§ Work order
Word-for-word reproduction, images excluded: copy every entry below.
[Materials provided Boundary: Start]
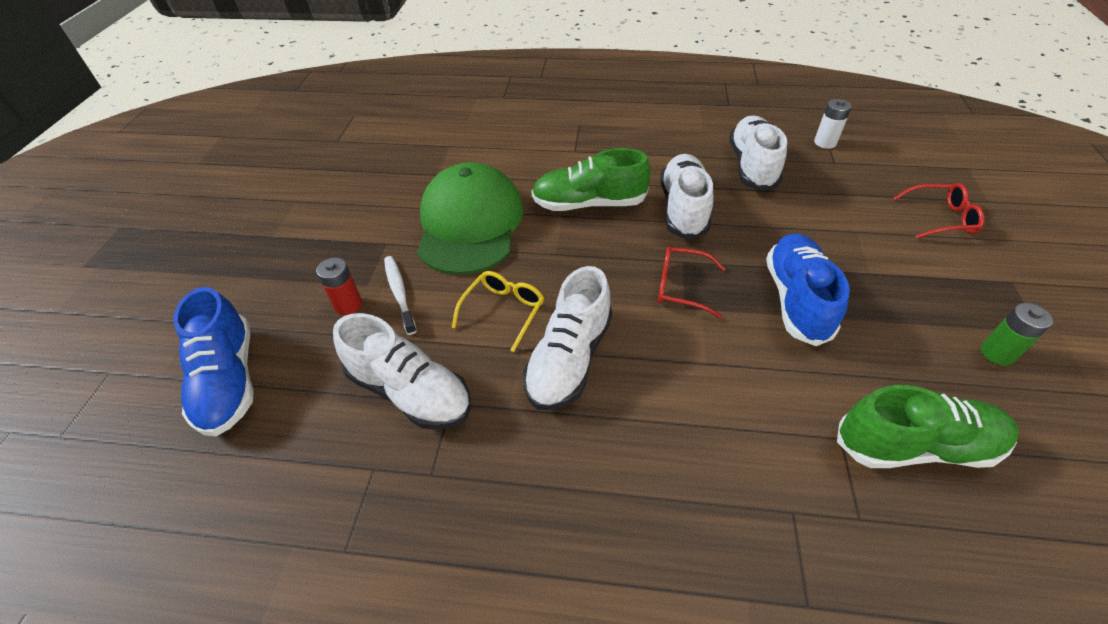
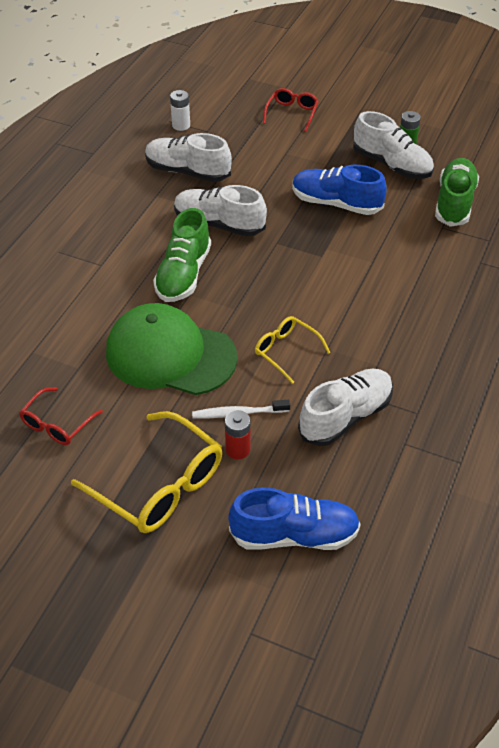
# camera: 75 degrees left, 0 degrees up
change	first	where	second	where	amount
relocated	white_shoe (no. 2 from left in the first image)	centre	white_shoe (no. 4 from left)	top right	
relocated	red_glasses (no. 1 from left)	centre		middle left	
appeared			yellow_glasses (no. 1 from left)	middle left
[Materials provided Boundary: End]
§ Completed exercise
# camera: 75 degrees left, 0 degrees up
change	first	where	second	where	amount
relocated	white_shoe (no. 2 from left in the first image)	centre	white_shoe (no. 4 from left)	top right	
relocated	red_glasses (no. 1 from left)	centre		middle left	
appeared			yellow_glasses (no. 1 from left)	middle left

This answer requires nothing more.